In the records below, the lines between the one holding "white bowling pin [747,171,777,249]" and the one holding "green nut [346,406,384,441]", inclusive, are to be transcribed exactly; no pictures are to be included.

□ □ □ □ □ □ □

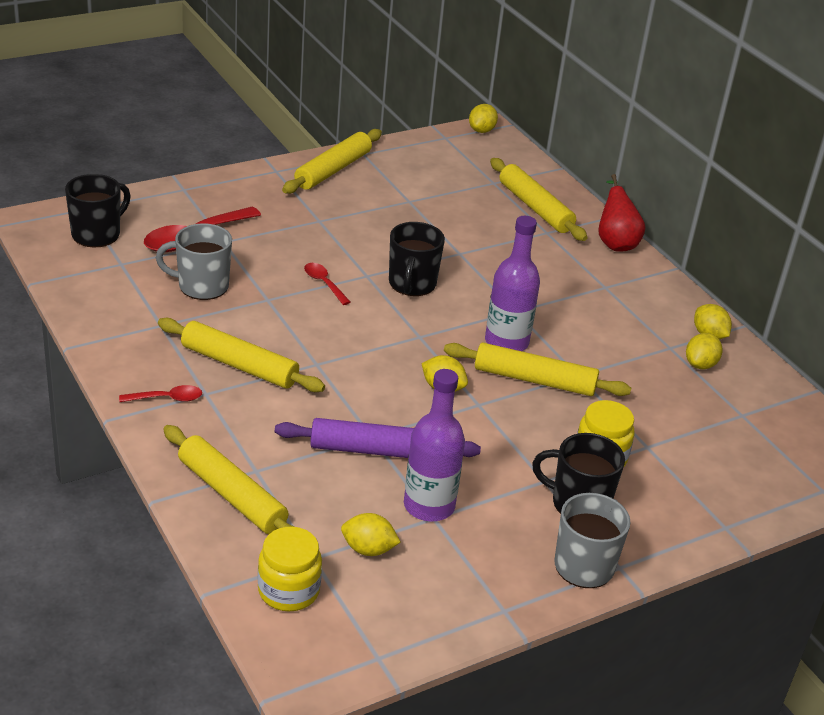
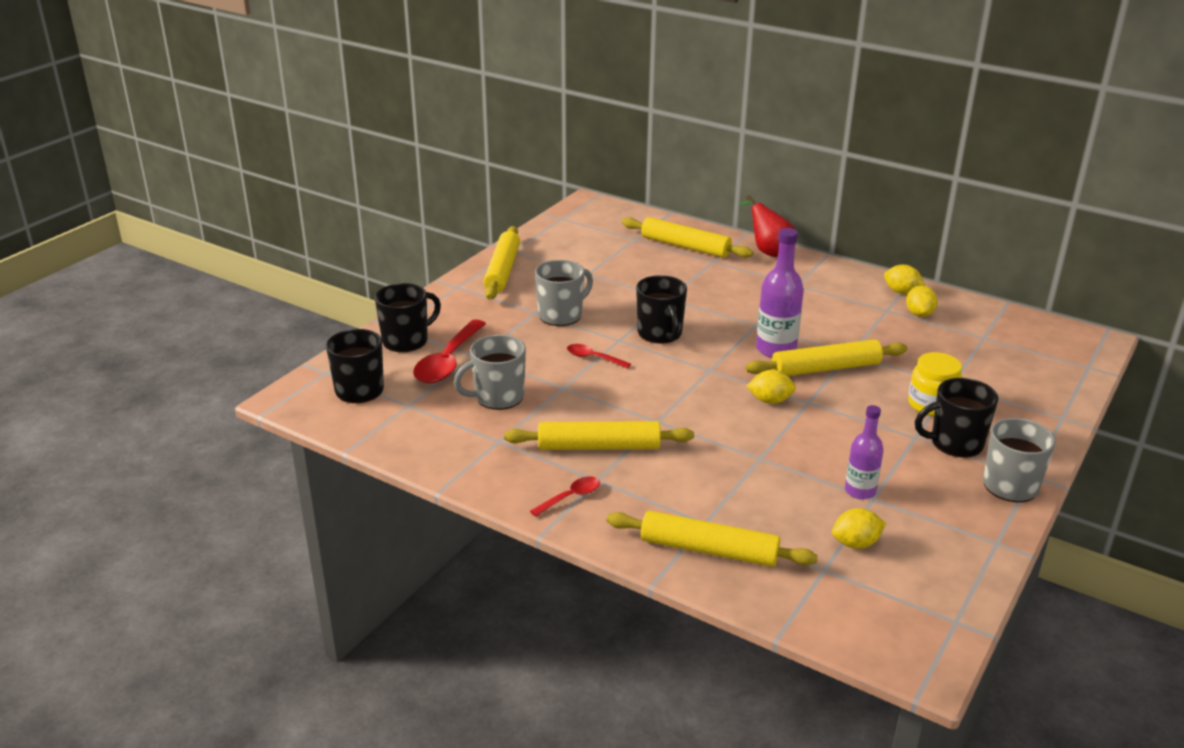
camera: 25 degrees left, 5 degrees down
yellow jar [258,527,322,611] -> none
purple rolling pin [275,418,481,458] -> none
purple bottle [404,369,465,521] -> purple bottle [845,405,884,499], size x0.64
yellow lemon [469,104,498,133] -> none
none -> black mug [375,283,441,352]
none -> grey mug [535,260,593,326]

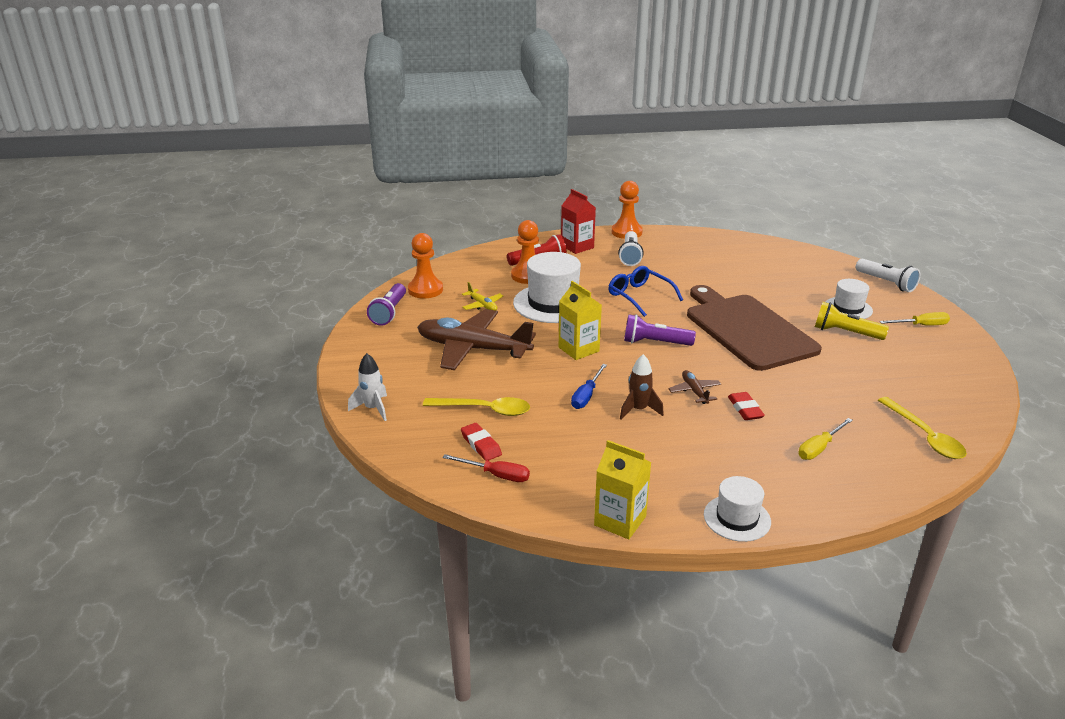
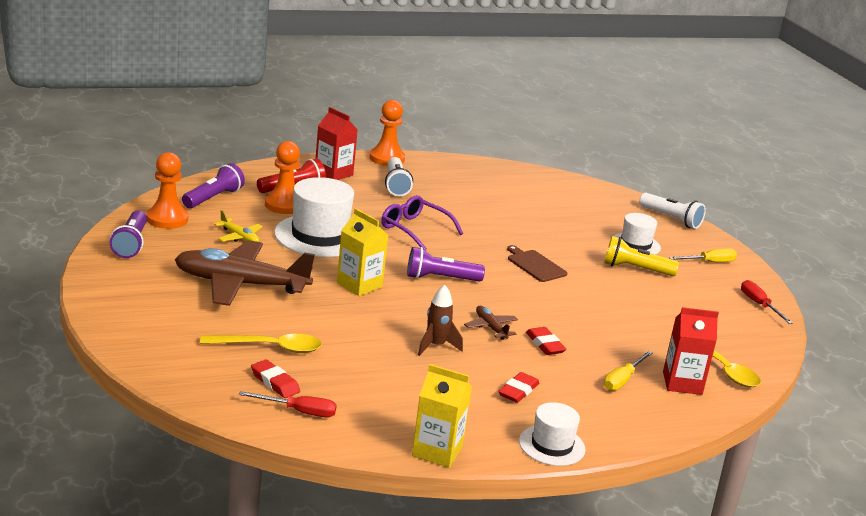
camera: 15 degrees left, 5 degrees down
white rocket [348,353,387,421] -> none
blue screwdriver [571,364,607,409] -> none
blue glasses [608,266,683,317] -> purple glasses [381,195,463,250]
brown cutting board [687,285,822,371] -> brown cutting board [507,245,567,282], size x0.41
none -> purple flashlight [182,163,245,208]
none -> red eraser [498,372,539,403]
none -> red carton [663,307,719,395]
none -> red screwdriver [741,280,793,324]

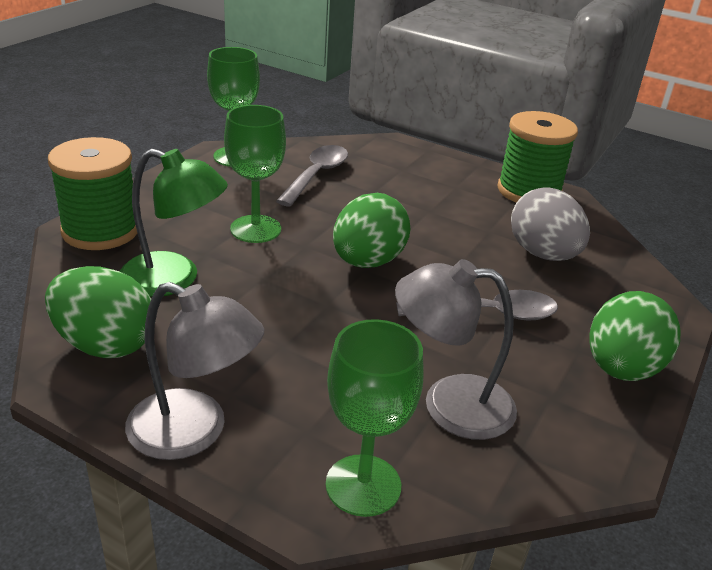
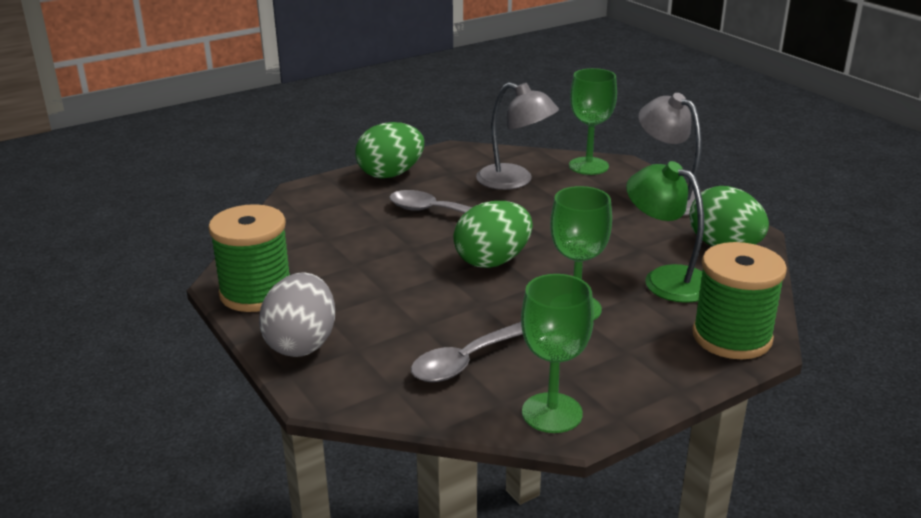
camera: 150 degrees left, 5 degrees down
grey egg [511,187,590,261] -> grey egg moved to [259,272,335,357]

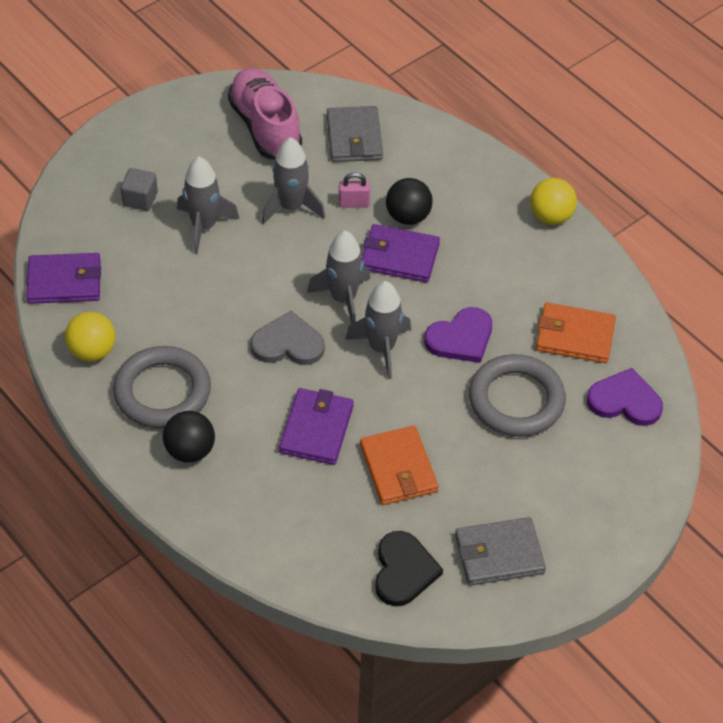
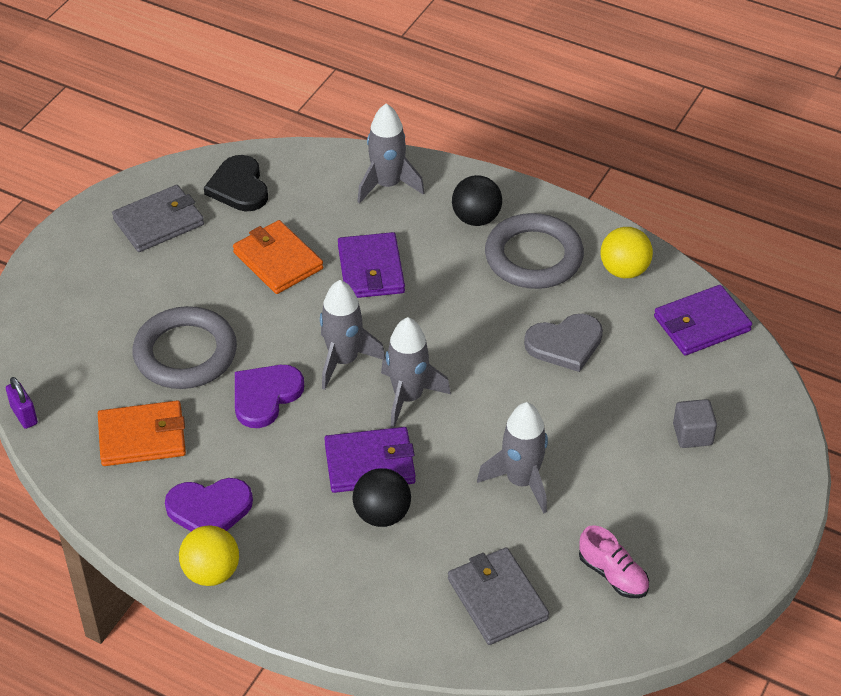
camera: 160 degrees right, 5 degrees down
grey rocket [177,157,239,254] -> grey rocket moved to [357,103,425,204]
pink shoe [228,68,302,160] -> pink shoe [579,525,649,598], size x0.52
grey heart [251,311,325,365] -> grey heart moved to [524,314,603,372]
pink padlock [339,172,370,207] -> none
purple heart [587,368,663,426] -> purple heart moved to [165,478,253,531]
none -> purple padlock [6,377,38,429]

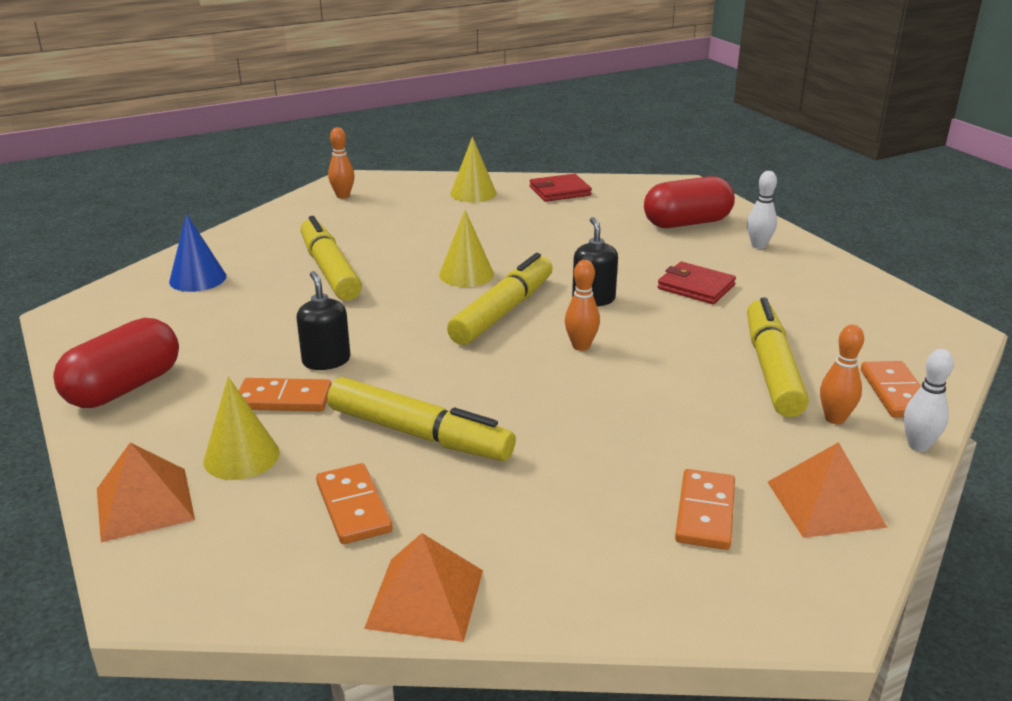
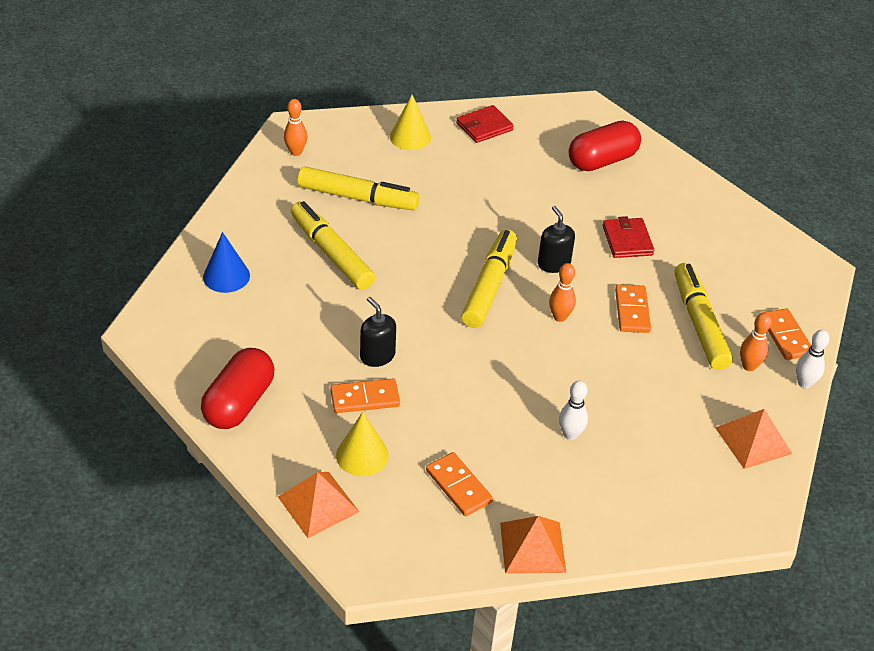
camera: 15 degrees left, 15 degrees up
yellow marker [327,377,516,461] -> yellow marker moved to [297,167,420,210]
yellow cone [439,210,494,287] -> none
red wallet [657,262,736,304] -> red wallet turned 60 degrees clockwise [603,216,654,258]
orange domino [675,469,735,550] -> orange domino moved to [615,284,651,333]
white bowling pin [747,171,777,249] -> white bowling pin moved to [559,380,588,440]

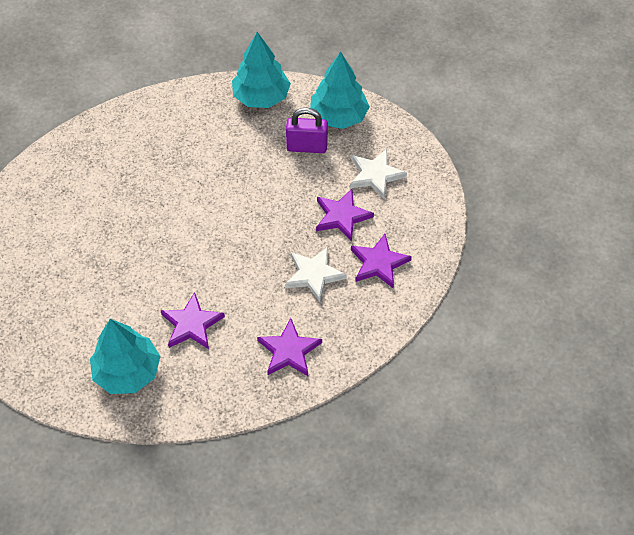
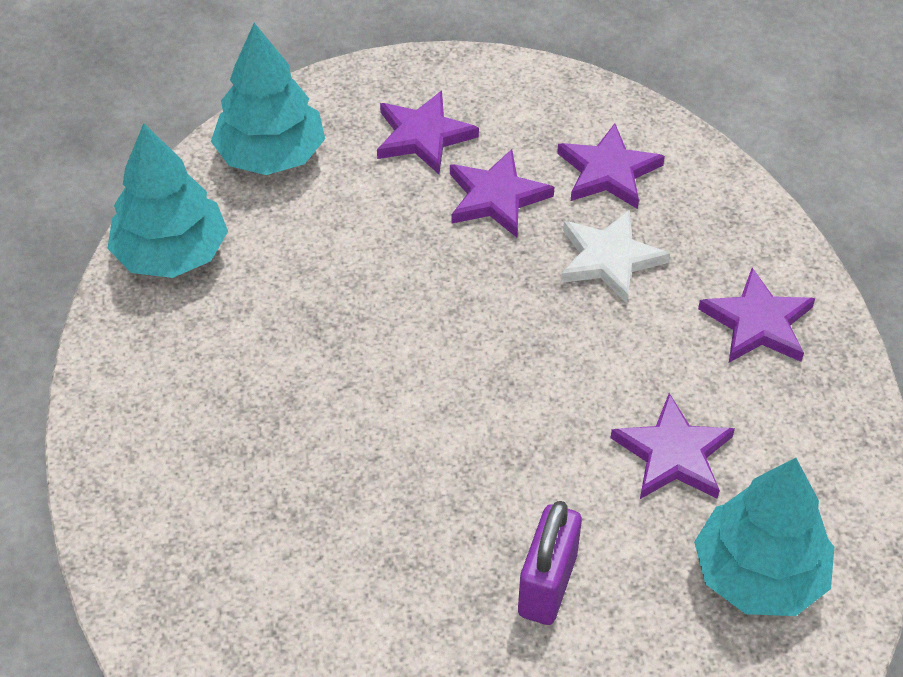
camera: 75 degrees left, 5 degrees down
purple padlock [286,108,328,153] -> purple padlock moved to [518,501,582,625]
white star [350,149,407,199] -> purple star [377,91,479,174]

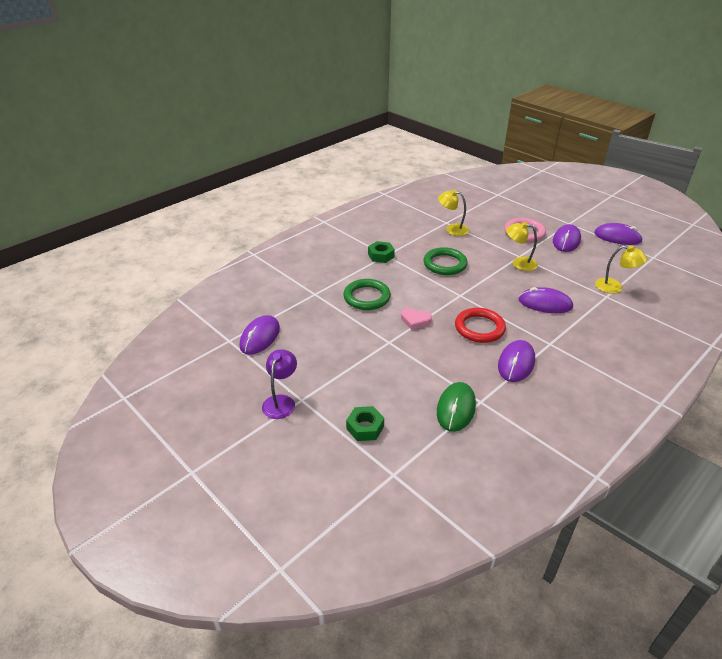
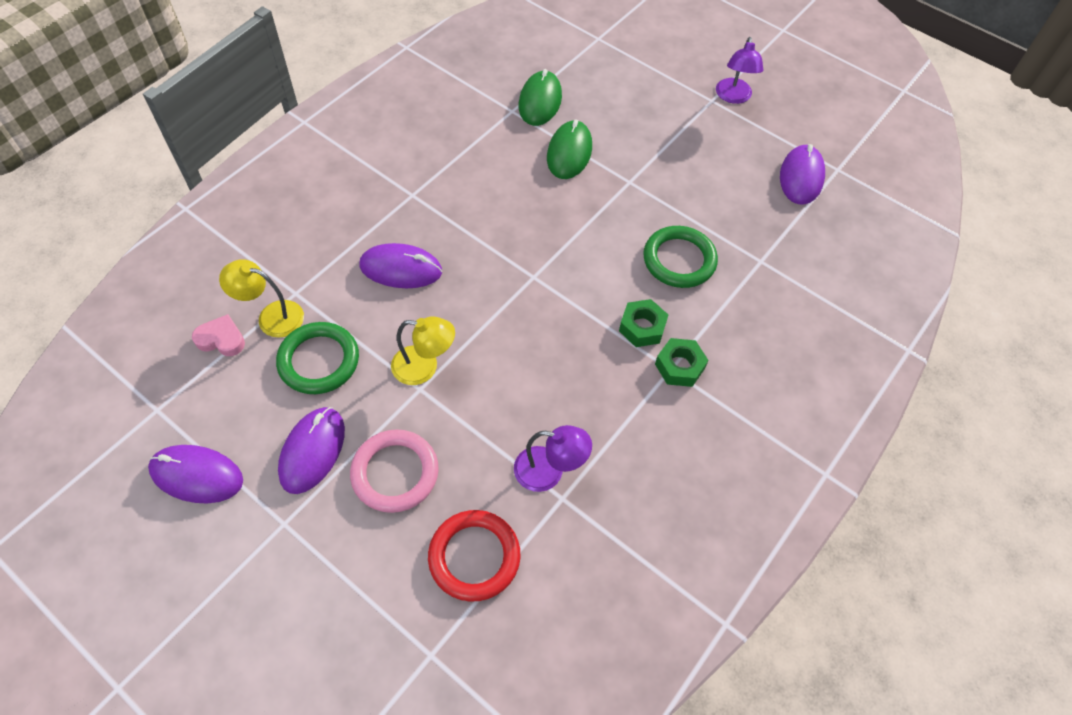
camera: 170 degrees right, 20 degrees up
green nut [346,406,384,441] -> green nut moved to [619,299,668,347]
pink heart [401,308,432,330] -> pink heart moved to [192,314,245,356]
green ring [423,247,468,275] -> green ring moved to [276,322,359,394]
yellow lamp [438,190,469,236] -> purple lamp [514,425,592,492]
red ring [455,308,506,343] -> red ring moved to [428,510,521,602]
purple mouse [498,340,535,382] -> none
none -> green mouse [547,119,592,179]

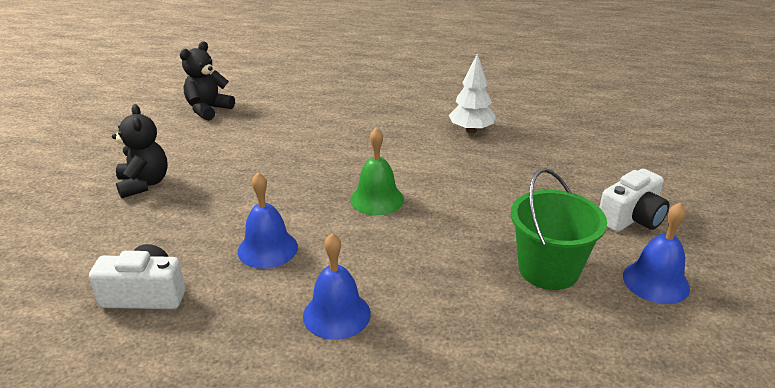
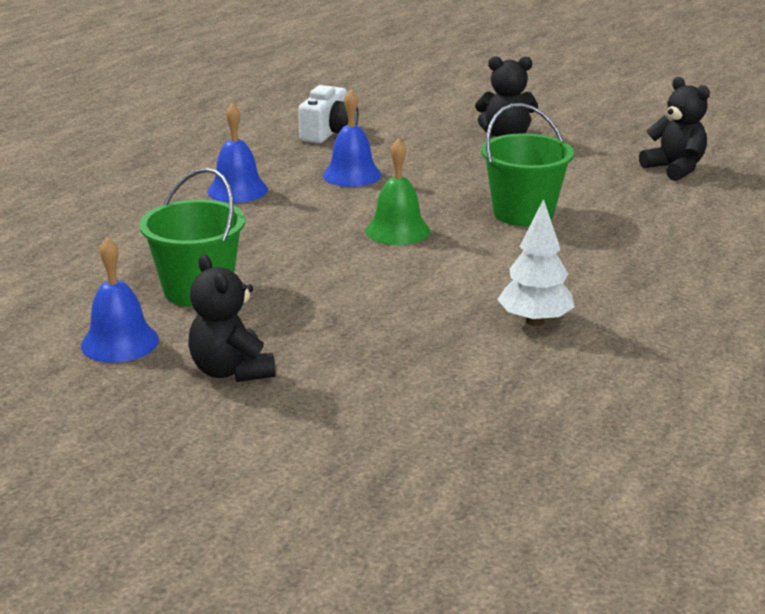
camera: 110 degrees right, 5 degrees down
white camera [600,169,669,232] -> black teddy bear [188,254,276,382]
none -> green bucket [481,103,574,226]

□ □ □ □ □ □ □

**EXERCISE ANSWER:**
white bowling pin [747,171,777,249] -> white bowling pin moved to [559,380,588,440]

camera: 75 degrees left, 5 degrees down
purple padlock [286,108,328,153] -> purple padlock moved to [518,501,582,625]
white star [350,149,407,199] -> purple star [377,91,479,174]

camera: 170 degrees right, 20 degrees up
green nut [346,406,384,441] -> green nut moved to [619,299,668,347]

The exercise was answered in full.